--- Task requirements ---
Although the records contain pictures, repeat only the text of every line exactly.

--- Data to examine ---
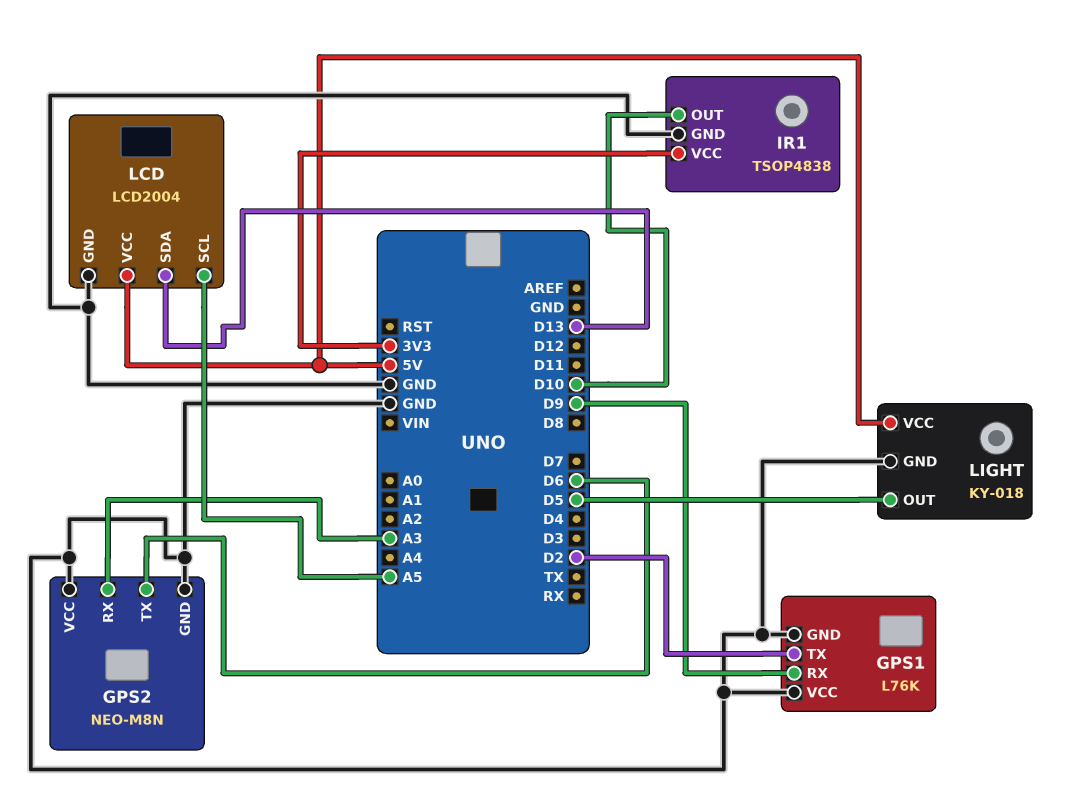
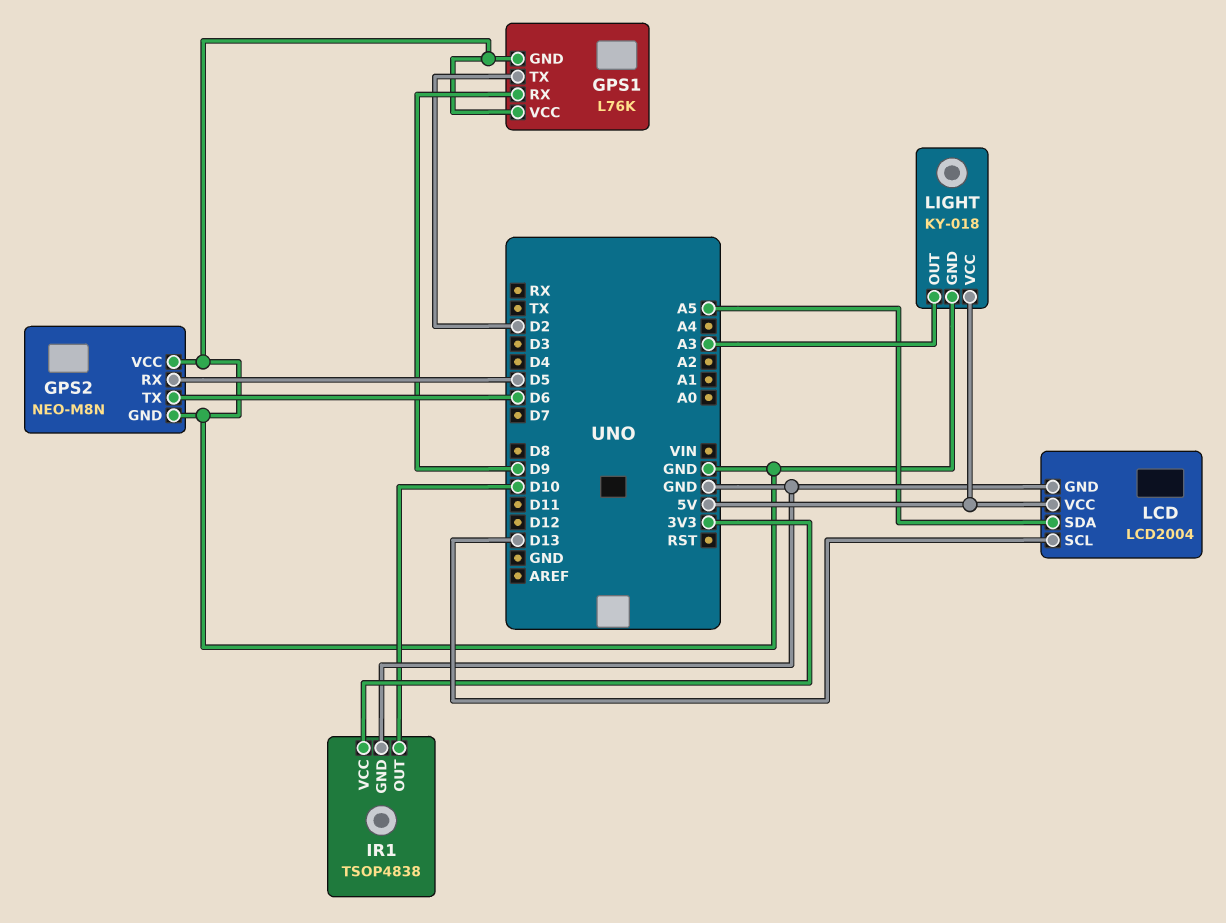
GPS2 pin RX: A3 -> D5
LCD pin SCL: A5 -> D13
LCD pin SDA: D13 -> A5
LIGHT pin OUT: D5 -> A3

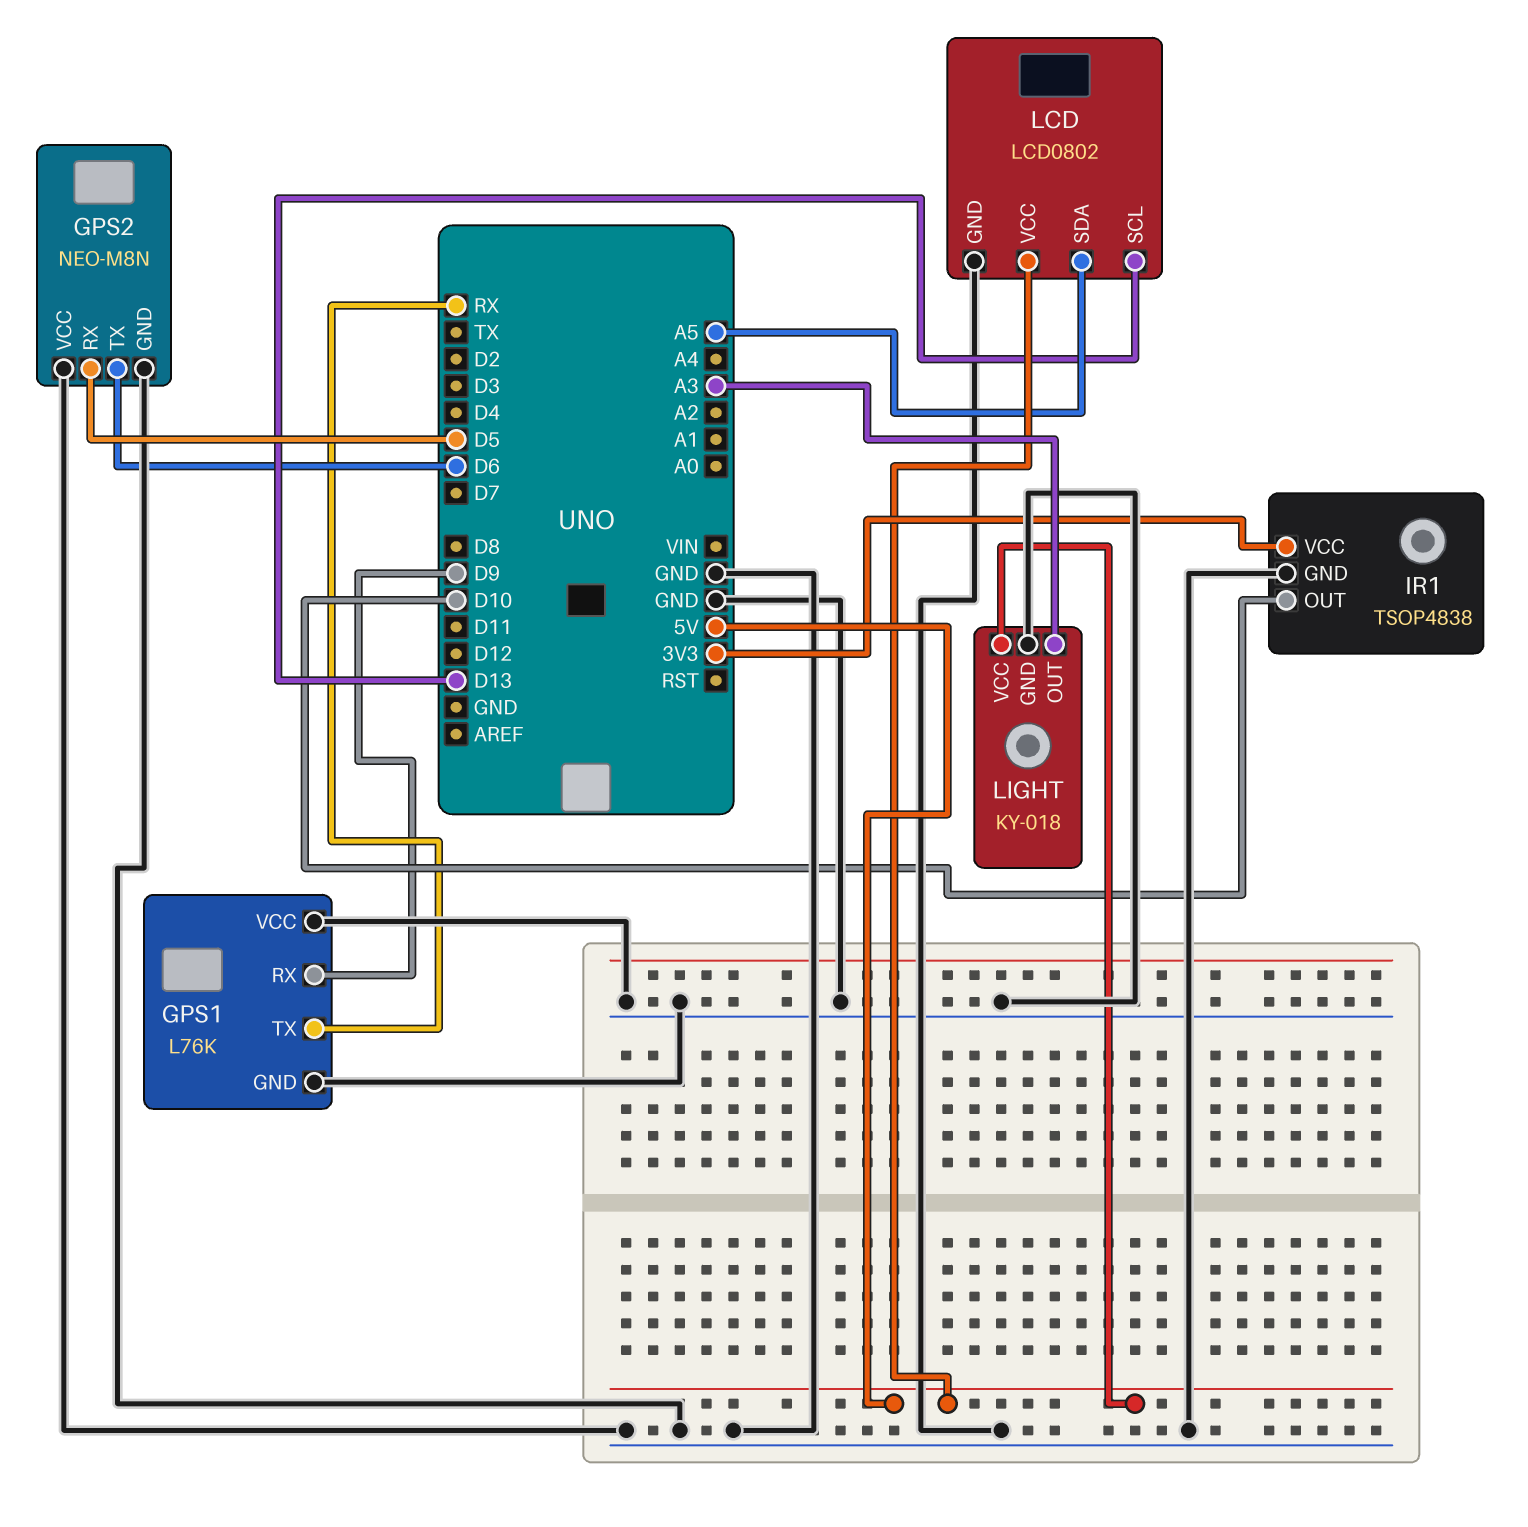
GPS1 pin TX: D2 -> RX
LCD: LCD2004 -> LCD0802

--- Answer ---
GPS2 pin RX: A3 -> D5
LCD pin SCL: A5 -> D13
LCD pin SDA: D13 -> A5
LIGHT pin OUT: D5 -> A3

GPS1 pin TX: D2 -> RX
LCD: LCD2004 -> LCD0802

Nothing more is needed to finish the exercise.